# MATERIAL SHOWN:
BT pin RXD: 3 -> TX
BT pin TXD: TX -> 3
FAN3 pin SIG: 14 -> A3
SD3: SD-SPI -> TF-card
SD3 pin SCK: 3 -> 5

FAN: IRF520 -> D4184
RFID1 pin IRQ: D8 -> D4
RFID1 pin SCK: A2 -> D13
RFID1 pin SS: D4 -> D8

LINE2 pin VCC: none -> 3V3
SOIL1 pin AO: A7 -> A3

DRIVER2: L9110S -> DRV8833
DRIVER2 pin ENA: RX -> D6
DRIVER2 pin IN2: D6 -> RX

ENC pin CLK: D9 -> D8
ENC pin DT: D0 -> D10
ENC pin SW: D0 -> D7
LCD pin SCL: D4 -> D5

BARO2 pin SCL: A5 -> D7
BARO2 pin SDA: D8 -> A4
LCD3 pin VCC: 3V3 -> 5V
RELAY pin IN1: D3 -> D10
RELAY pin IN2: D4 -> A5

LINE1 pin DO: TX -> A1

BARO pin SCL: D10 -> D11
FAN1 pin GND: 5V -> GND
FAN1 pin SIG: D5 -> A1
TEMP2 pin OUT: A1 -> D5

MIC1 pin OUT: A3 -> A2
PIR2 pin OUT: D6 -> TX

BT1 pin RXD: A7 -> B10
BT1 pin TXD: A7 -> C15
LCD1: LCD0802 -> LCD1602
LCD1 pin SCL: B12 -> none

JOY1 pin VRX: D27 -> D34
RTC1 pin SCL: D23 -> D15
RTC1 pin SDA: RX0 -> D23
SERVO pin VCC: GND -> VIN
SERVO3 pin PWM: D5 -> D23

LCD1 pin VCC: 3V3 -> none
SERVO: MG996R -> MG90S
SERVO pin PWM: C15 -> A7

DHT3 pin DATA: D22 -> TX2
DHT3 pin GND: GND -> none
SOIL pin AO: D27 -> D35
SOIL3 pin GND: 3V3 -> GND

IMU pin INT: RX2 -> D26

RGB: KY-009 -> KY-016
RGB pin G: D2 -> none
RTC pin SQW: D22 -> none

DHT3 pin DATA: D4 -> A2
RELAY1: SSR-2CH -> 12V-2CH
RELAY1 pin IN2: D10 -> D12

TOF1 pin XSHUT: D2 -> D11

# WHAT TO PRODUCE:
The expected answer is a copy of each line in the records that holds the word "DATA".

# OUTPUT FOR THIS EXERCISE:
DHT3 pin DATA: D22 -> TX2
DHT3 pin DATA: D4 -> A2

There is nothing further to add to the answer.